## Task statement
For the word "green", report how many lines of the records below contain it, and nothing more.

─── Available data ───

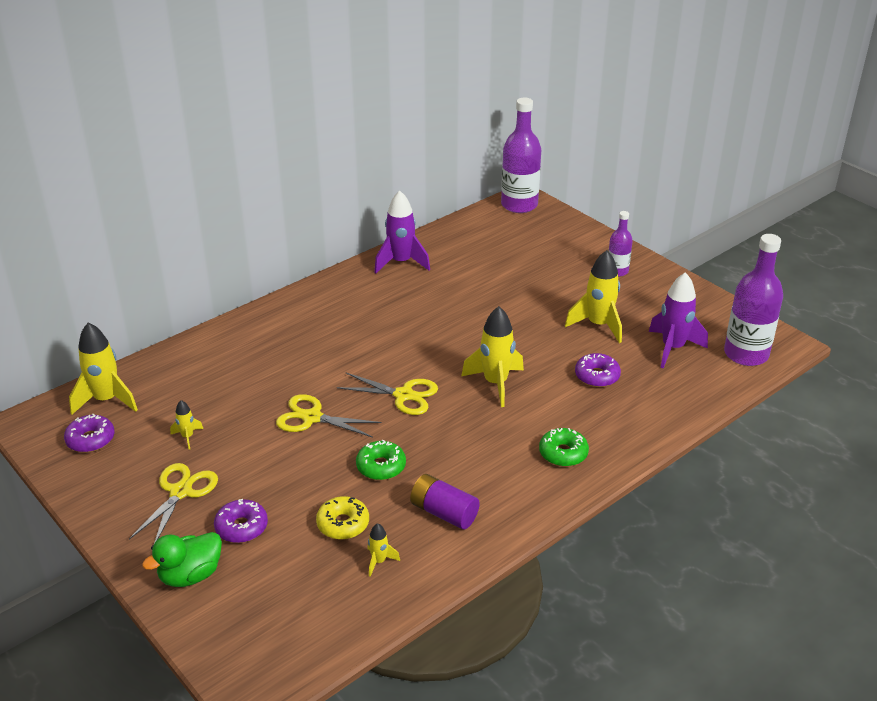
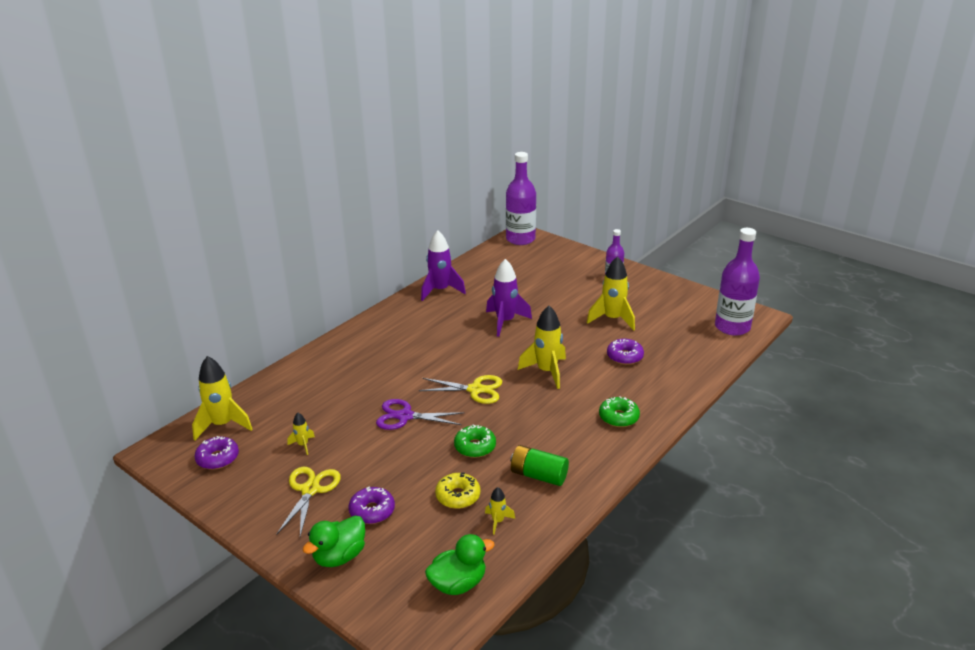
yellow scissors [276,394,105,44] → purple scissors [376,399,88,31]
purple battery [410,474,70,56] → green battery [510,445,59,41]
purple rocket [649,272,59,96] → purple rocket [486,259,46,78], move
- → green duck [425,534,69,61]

───
─── Available data ───

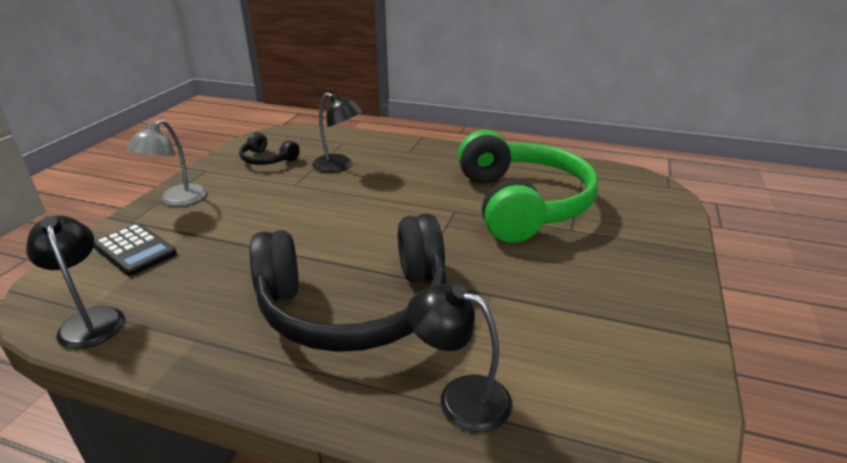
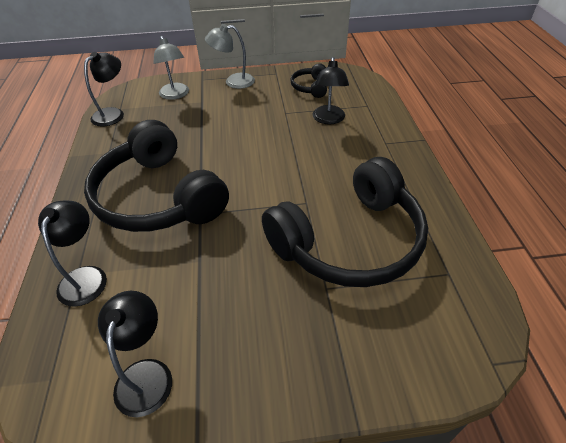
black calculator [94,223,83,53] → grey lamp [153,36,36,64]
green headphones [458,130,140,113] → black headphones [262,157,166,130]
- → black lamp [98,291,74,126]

───

## Answer box
3